**Your objective**
Only the lines from the beginning of the entries through the one that holds "black cactus [320,354,359,422]" may appear in the answer, written out exactly and free of pictures.

------------------------------------------------

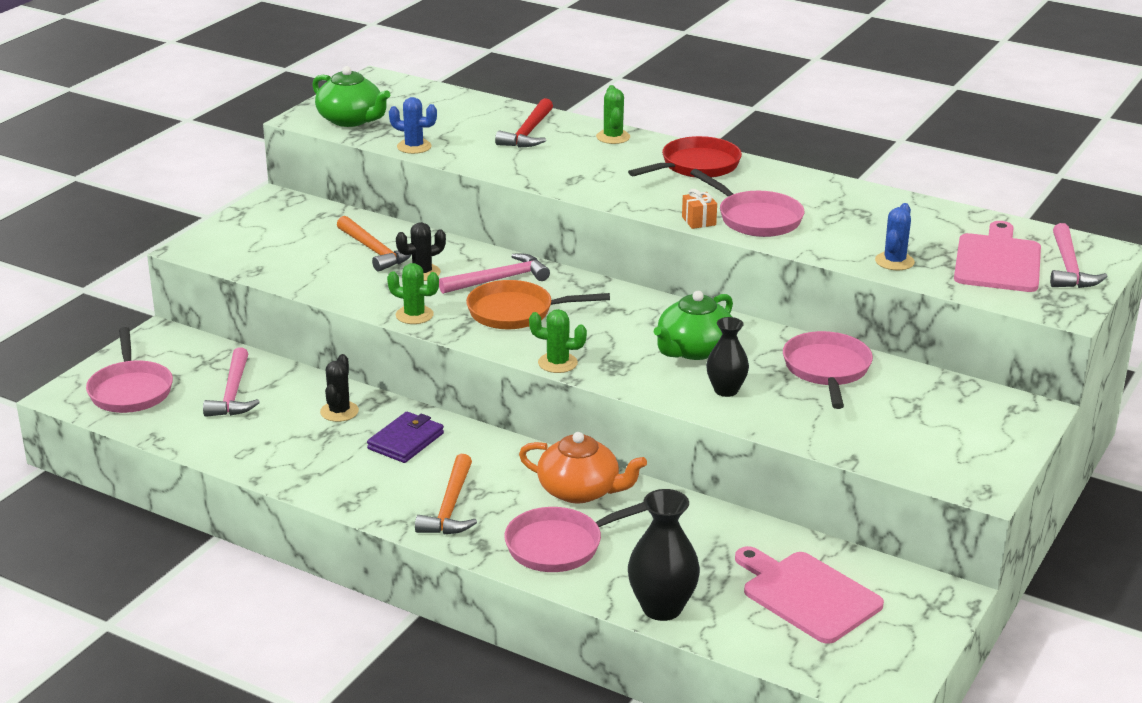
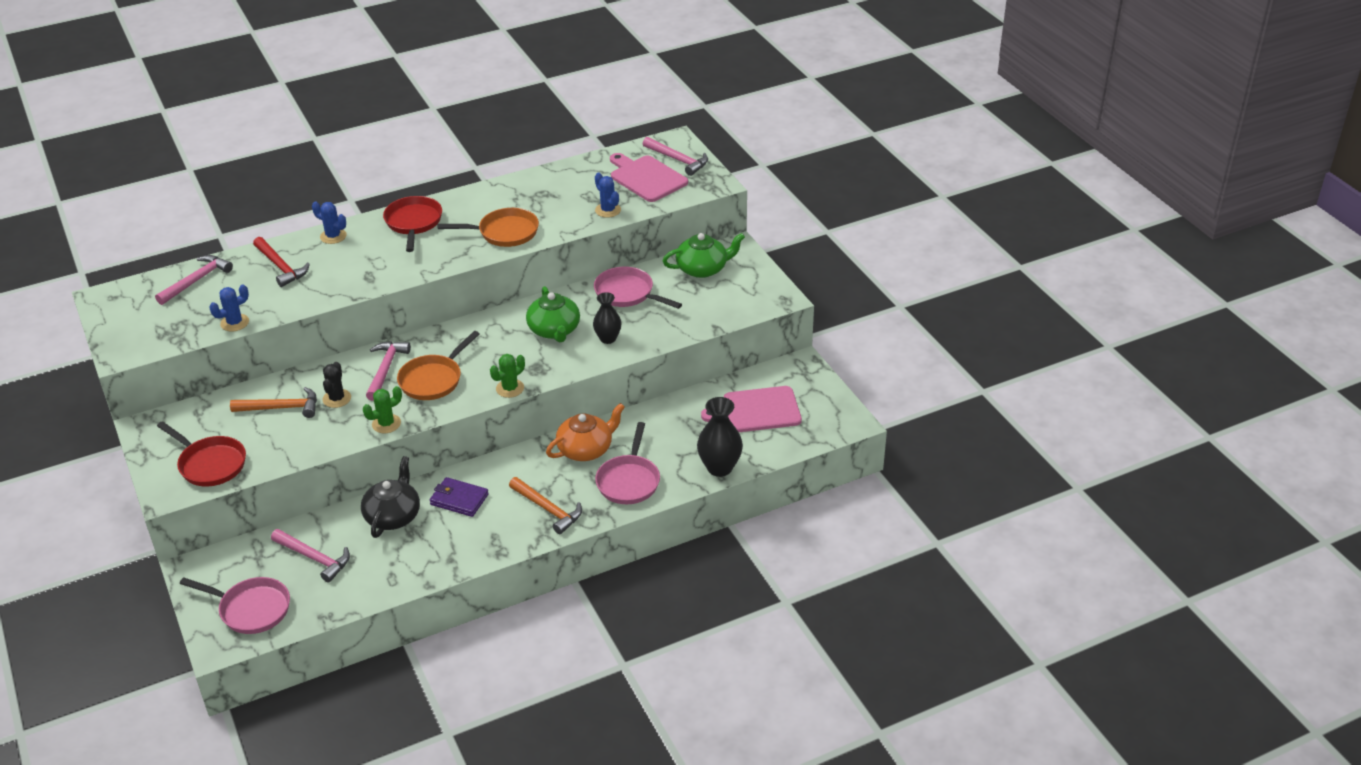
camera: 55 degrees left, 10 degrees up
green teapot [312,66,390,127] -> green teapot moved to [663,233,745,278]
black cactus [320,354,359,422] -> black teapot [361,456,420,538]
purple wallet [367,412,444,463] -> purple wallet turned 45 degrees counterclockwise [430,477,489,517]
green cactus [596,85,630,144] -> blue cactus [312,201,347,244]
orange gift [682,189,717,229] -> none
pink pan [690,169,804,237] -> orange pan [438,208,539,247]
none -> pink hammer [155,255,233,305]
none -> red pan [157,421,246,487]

------------------------------------------------

**Finished exercise**
camera: 55 degrees left, 10 degrees up
green teapot [312,66,390,127] -> green teapot moved to [663,233,745,278]
black cactus [320,354,359,422] -> black teapot [361,456,420,538]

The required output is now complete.